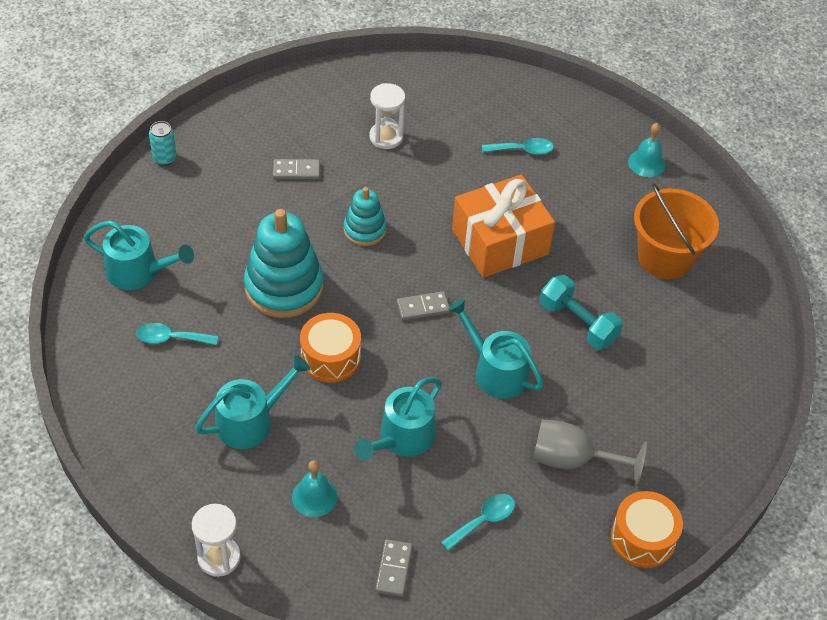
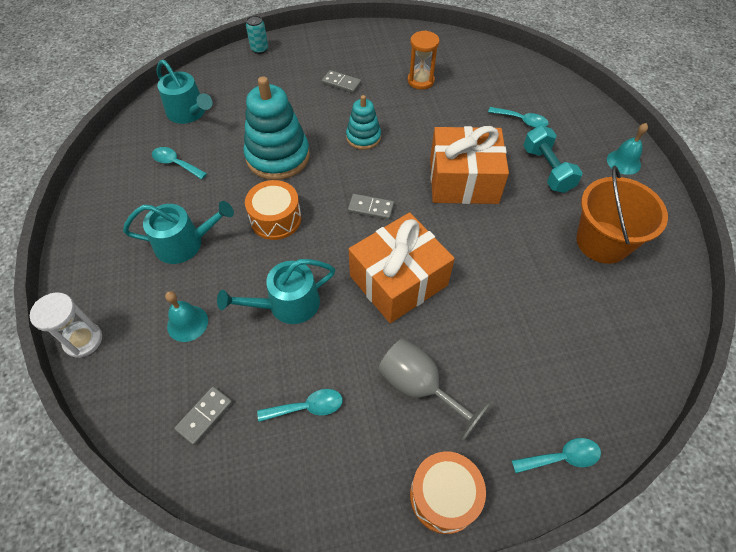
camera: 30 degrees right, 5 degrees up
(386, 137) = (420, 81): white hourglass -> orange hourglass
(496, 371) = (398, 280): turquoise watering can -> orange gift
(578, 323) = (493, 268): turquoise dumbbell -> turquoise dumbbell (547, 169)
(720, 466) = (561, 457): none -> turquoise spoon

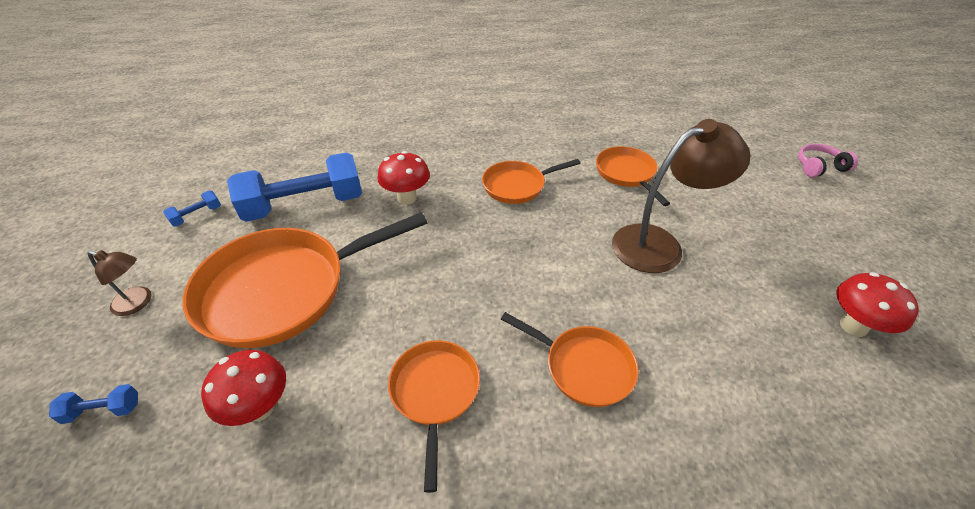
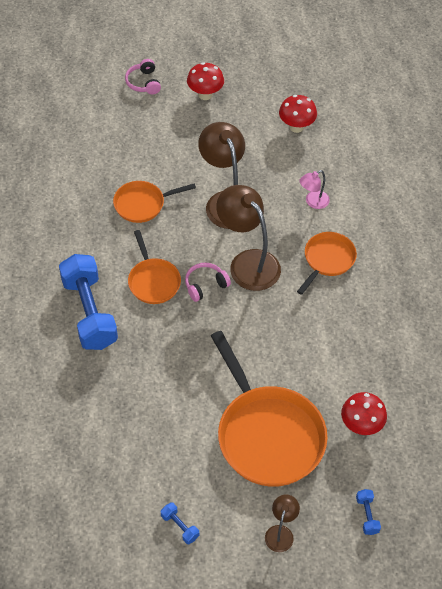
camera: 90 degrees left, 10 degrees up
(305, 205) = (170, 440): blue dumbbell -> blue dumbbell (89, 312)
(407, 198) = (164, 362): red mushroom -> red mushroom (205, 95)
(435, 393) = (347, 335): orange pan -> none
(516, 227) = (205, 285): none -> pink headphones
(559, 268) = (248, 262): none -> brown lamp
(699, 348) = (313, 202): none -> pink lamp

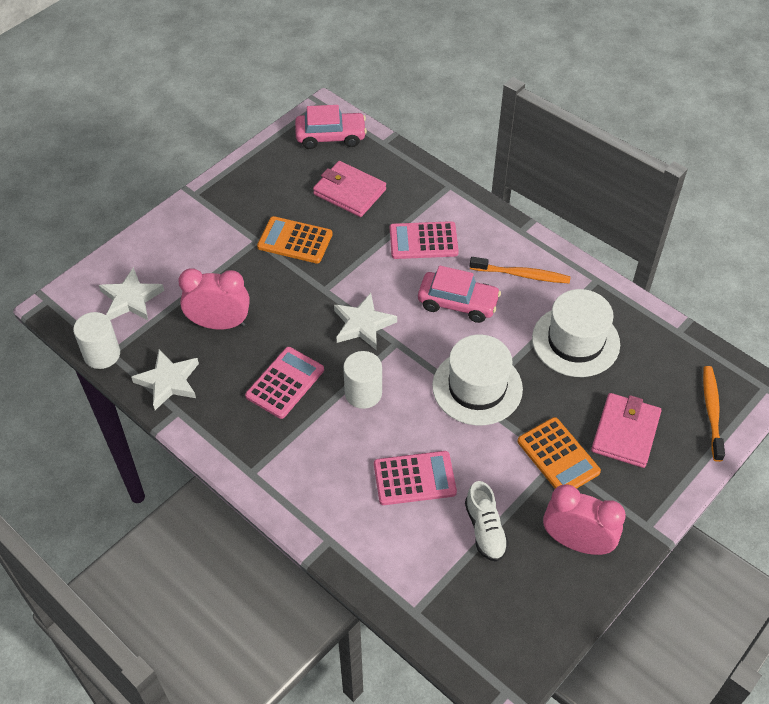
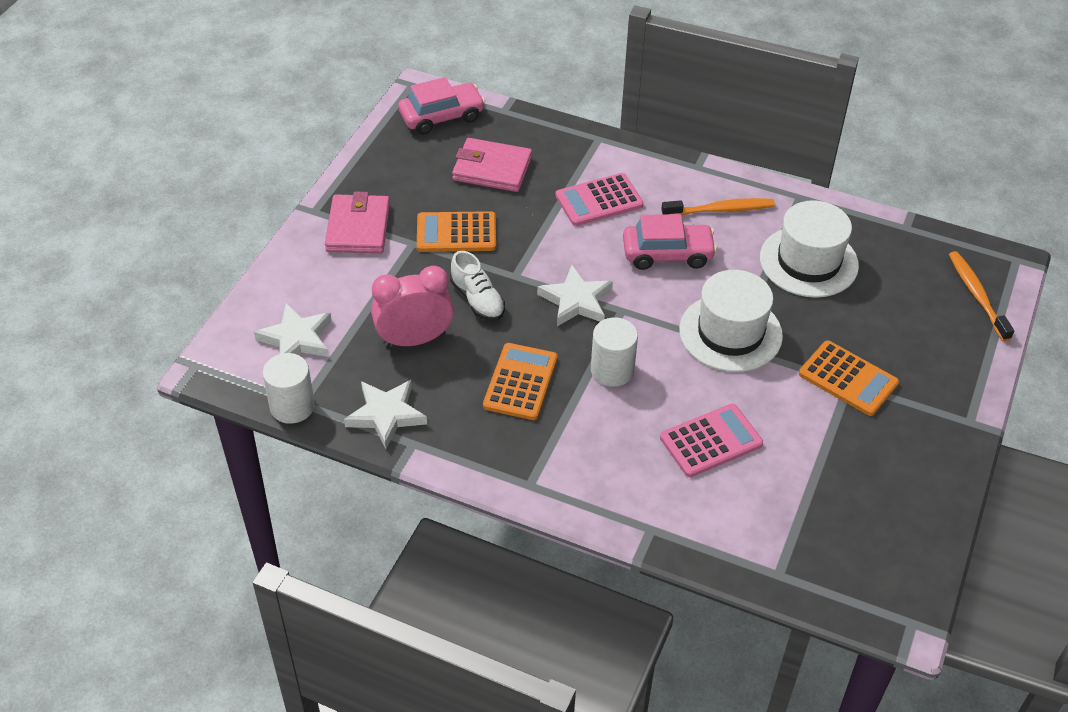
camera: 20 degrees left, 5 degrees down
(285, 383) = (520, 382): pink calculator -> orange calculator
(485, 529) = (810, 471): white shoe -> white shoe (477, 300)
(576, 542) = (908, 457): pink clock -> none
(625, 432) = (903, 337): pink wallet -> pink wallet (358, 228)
________________________________________
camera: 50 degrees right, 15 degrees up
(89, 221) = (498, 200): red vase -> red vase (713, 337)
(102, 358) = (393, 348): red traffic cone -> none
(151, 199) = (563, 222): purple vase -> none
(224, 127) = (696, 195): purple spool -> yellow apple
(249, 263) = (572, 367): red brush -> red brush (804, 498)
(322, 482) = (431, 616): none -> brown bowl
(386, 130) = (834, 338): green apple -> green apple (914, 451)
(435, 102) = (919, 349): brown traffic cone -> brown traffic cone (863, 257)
________________________________________
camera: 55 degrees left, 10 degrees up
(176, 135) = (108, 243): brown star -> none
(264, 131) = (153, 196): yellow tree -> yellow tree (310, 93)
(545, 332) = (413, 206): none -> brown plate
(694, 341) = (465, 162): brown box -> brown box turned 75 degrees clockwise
________________________________________
Above are the lines; repeat exactly the ones from the line containing "(576, 542) = (908, 457): pink clock -> none" down to the line containing "(625, 432) = (903, 337): pink", both inclusive.

(576, 542) = (908, 457): pink clock -> none
(625, 432) = (903, 337): pink wallet -> pink wallet (358, 228)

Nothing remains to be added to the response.